Top of DATA SECTION

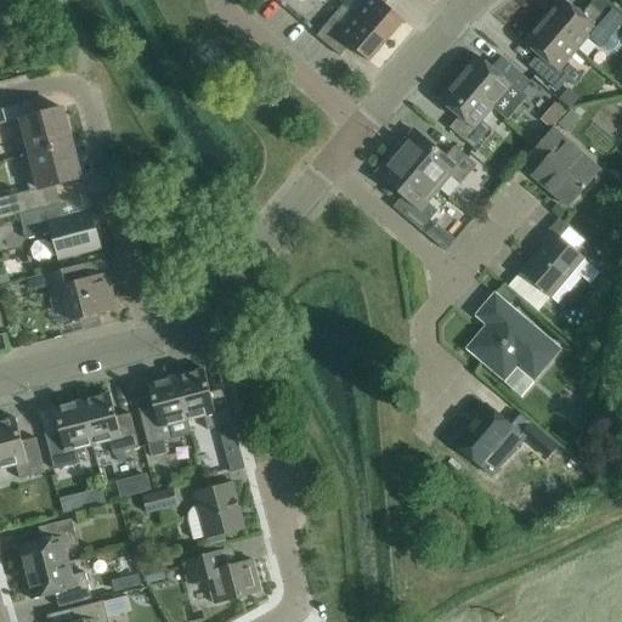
[(363,0),(366,3),(356,15),(386,41),(405,22),(385,5),(389,0),(363,0)]
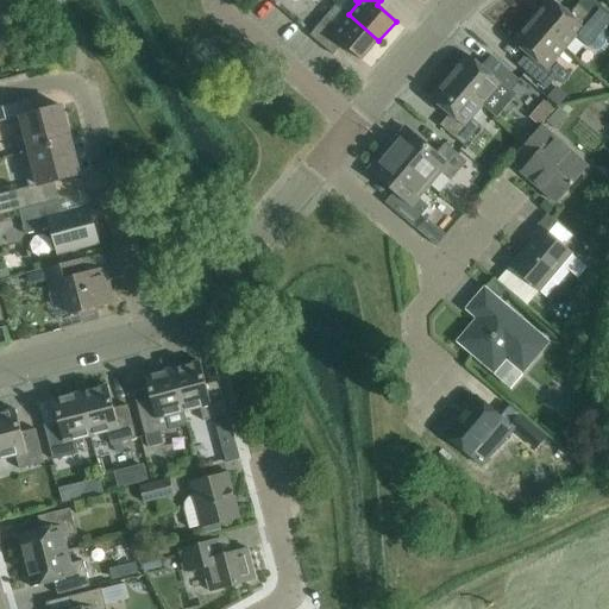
[(551,0),(548,0),(532,20),(565,50),(577,37),(589,48),(590,48),(595,49),(601,48),(606,42),(606,37),(603,32),(607,29),(608,24),(608,13),(594,0),(582,0),(578,5),(570,16),(551,0)]
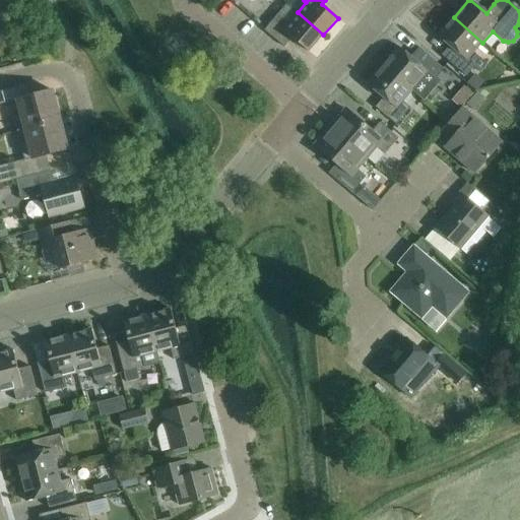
[(279,14),(265,30),(285,48),(293,39),(309,52),(323,35),(298,12),(287,4),(279,14)]
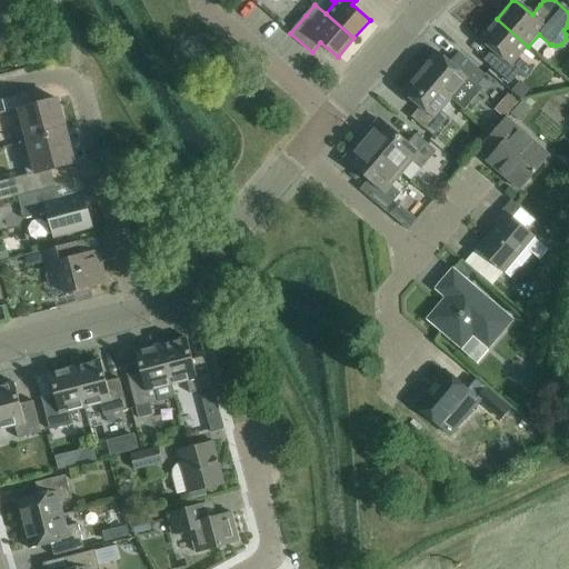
[(497,19),(479,39),(497,55),(489,65),(511,83),(519,75),(525,80),(533,71),(527,66),(518,58),(528,47),(497,19)]
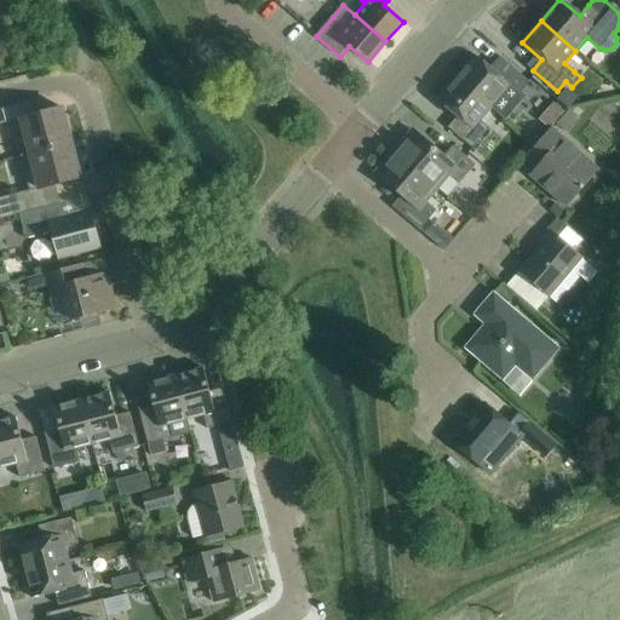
[(476,56),(457,78),(492,108),(506,120),(523,99),(518,96),(522,92),(529,82),(505,62),(495,73),(476,56)]
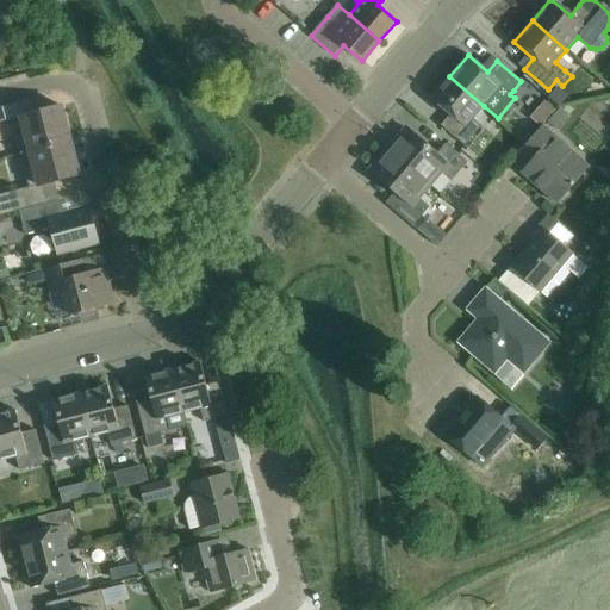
[(449,76),(431,99),(450,116),(441,126),(465,147),(483,126),(473,119),(484,106),(449,76)]
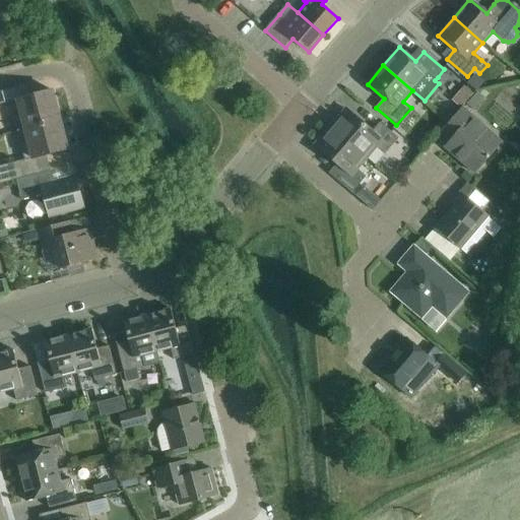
[(467,83),(476,91),(485,81),(475,73),(467,83)]
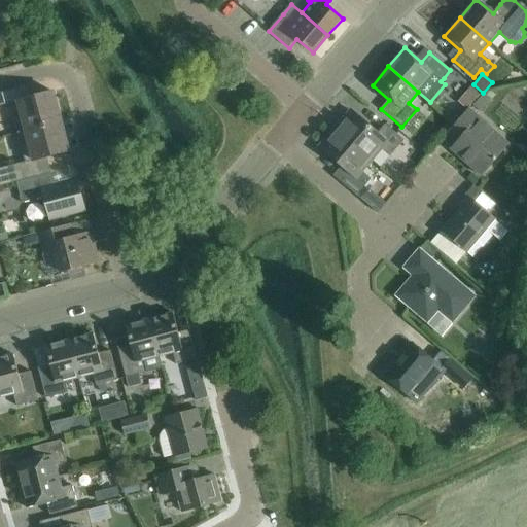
[(468,109),(472,104),(483,94),(475,86),(460,101),(468,109)]
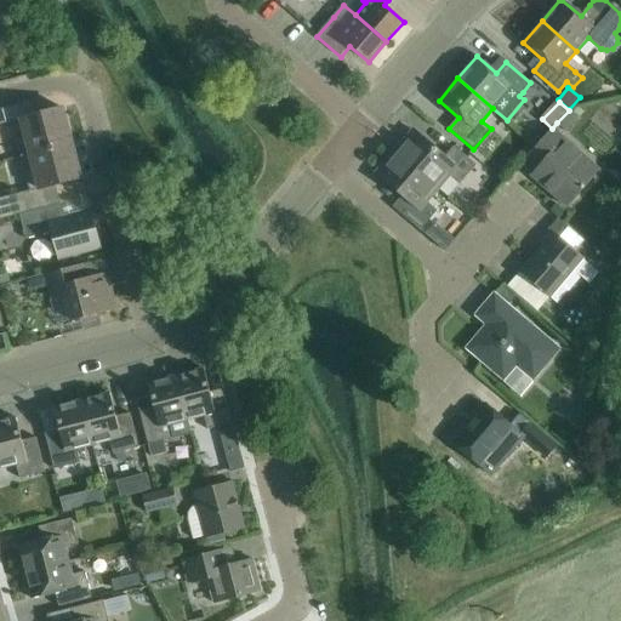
[(21,158),(73,143),(63,108),(26,118),(22,104),(0,109),(0,125),(21,120),(24,135),(16,137),(21,158)]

Bottom of DATA SECTION

■ WORK TO BE COMPLETED: Each line above must be set down exactly, though no picture should be carried over.

■ TASK OUTPUT:
[(363,0),(366,3),(356,15),(386,41),(405,22),(385,5),(389,0),(363,0)]
[(551,0),(548,0),(532,20),(565,50),(577,37),(589,48),(590,48),(595,49),(601,48),(606,42),(606,37),(603,32),(607,29),(608,24),(608,13),(594,0),(582,0),(578,5),(570,16),(551,0)]
[(279,14),(265,30),(285,48),(293,39),(309,52),(323,35),(298,12),(287,4),(279,14)]
[(497,19),(479,39),(497,55),(489,65),(511,83),(519,75),(525,80),(533,71),(527,66),(518,58),(528,47),(497,19)]
[(476,56),(457,78),(492,108),(506,120),(523,99),(518,96),(522,92),(529,82),(505,62),(495,73),(476,56)]
[(449,76),(431,99),(450,116),(441,126),(465,147),(483,126),(473,119),(484,106),(449,76)]
[(467,83),(476,91),(485,81),(475,73),(467,83)]
[(468,109),(472,104),(483,94),(475,86),(460,101),(468,109)]
[(21,158),(73,143),(63,108),(26,118),(22,104),(0,109),(0,125),(21,120),(24,135),(16,137),(21,158)]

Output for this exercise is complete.